### EXERCISE DETAILS
Below are records to repeat exactly. Omit the pictures from the copy.

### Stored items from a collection

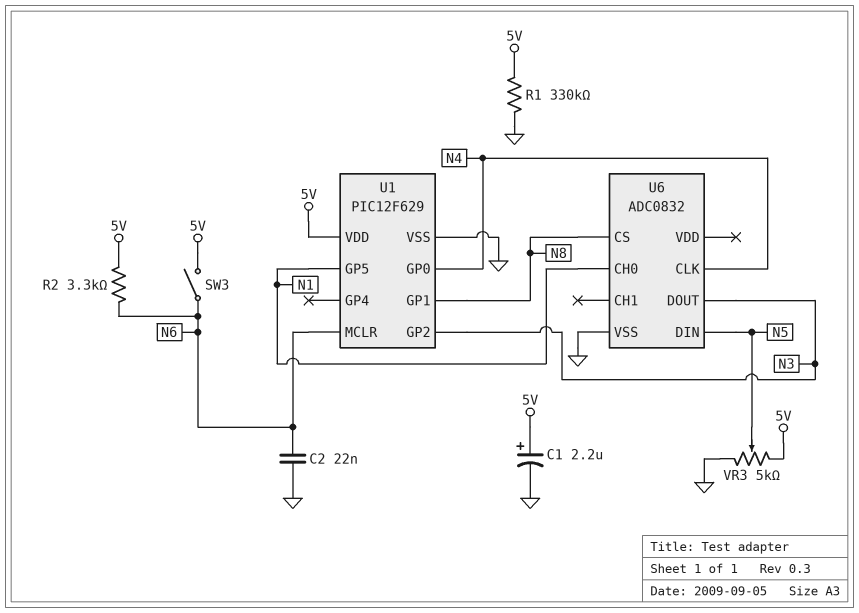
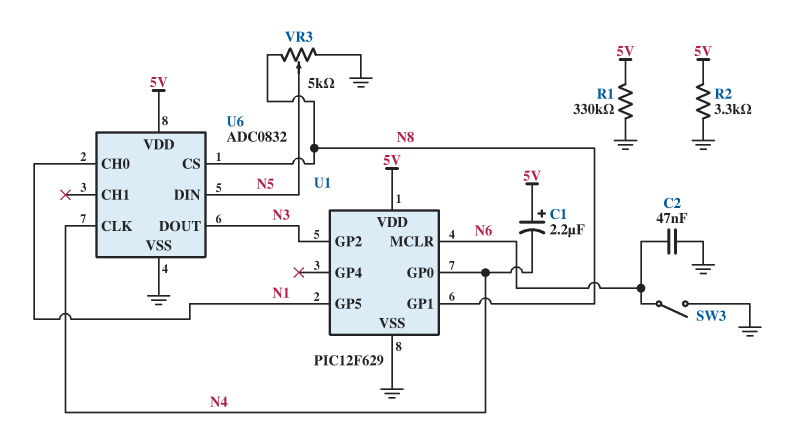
C1: 2.2uF (plus 5V, minus GND) -> 2.2uF (plus 5V, minus N4)
C2: 22nF (GND, N6) -> 47nF (GND, N6)
R2: 3.3k (5V, N6) -> 3.3k (5V, GND)
SW3: switch (5V, N6) -> switch (GND, N6)
U6 pin VDD: none -> 5V
VR3: 5k (5V, GND, wiper N5) -> 5k (GND, N8, wiper N5)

### SOLUTION TO THIS EXERCISE
C1: 2.2uF (plus 5V, minus GND) -> 2.2uF (plus 5V, minus N4)
C2: 22nF (GND, N6) -> 47nF (GND, N6)
R2: 3.3k (5V, N6) -> 3.3k (5V, GND)
SW3: switch (5V, N6) -> switch (GND, N6)
U6 pin VDD: none -> 5V
VR3: 5k (5V, GND, wiper N5) -> 5k (GND, N8, wiper N5)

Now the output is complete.